Beginning at the line that includes "relocated | YELLOW", print each remaining line of the data word for word. Output nothing else.
[Start of section]
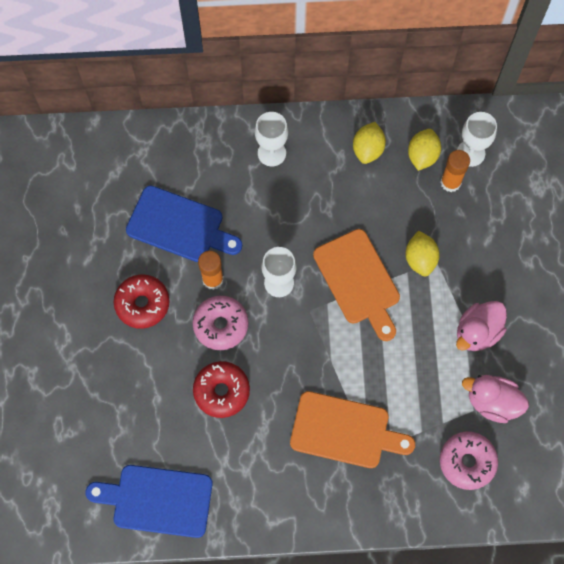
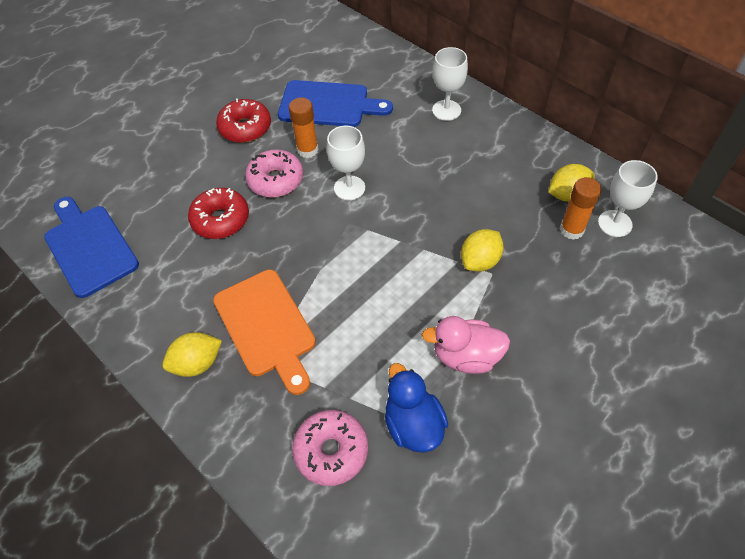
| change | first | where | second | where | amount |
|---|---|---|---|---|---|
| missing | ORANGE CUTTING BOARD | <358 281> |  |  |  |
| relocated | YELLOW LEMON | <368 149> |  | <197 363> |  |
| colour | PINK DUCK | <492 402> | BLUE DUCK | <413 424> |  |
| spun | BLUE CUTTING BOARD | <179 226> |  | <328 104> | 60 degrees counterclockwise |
[End of section]
**OUTPUT FOR THIS TASK**
| relocated | YELLOW LEMON | <368 149> |  | <197 363> |  |
| colour | PINK DUCK | <492 402> | BLUE DUCK | <413 424> |  |
| spun | BLUE CUTTING BOARD | <179 226> |  | <328 104> | 60 degrees counterclockwise |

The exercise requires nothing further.